▶ **Problem to solve**: If a record contains an image, leave the image out and repeat everything else exactly.

▶ **Records**:
===

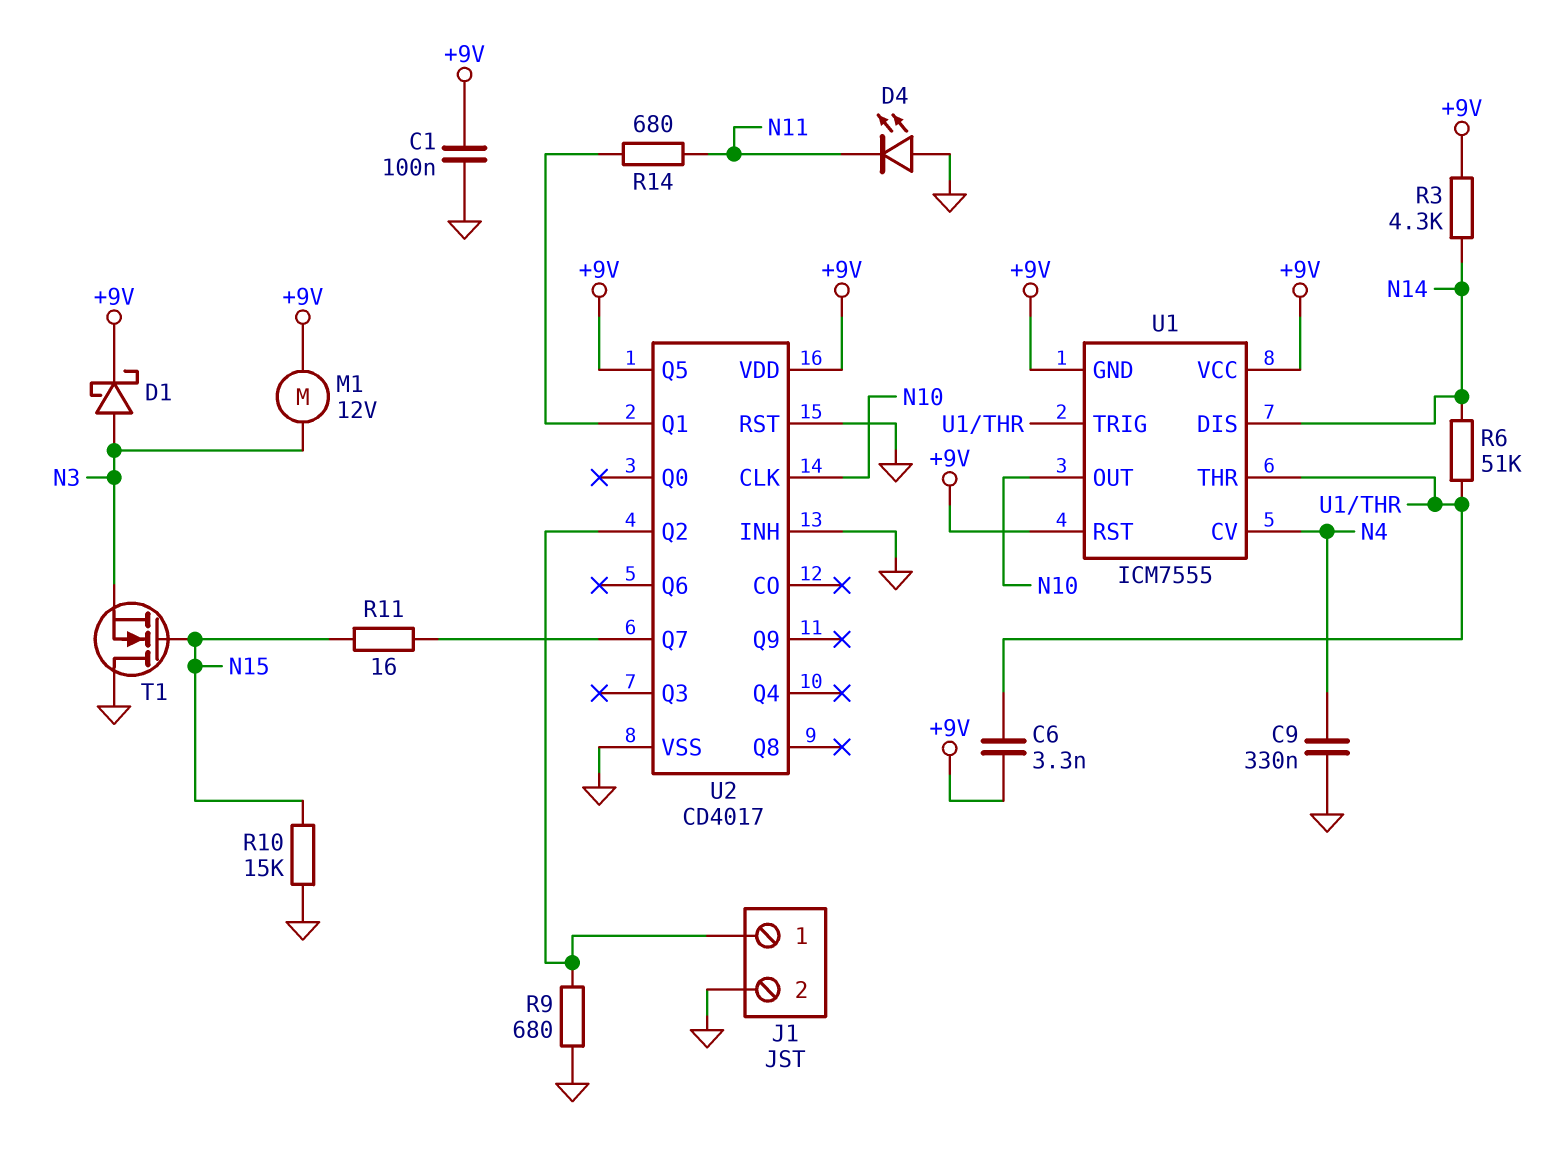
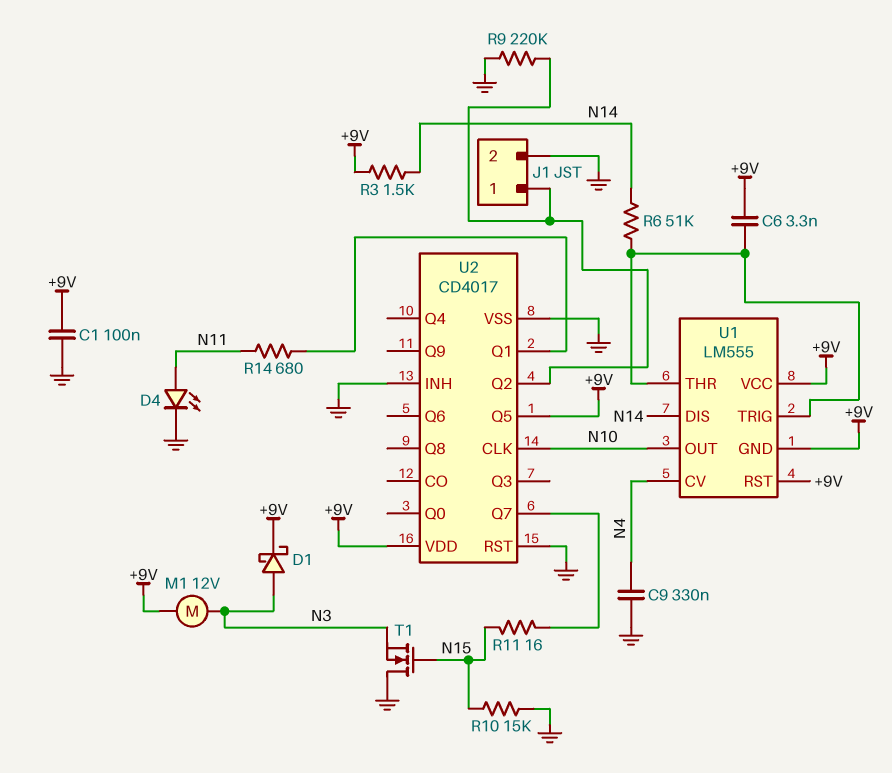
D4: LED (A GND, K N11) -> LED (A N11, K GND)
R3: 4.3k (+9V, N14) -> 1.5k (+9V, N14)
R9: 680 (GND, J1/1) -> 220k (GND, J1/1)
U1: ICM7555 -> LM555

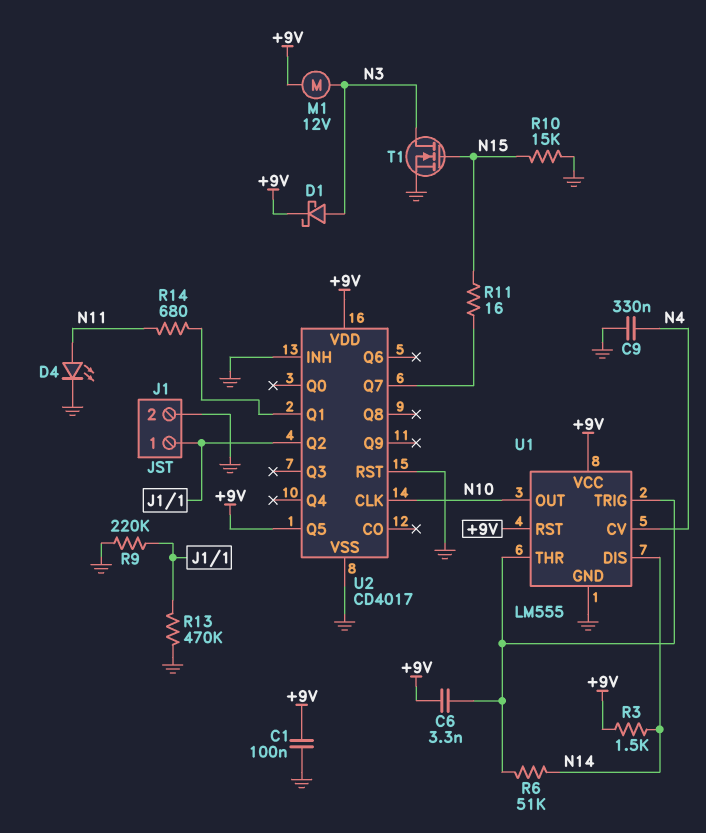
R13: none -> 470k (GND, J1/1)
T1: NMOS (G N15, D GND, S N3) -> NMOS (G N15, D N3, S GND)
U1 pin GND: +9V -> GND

===

▶ **Completed task**:
D4: LED (A GND, K N11) -> LED (A N11, K GND)
R3: 4.3k (+9V, N14) -> 1.5k (+9V, N14)
R9: 680 (GND, J1/1) -> 220k (GND, J1/1)
U1: ICM7555 -> LM555

R13: none -> 470k (GND, J1/1)
T1: NMOS (G N15, D GND, S N3) -> NMOS (G N15, D N3, S GND)
U1 pin GND: +9V -> GND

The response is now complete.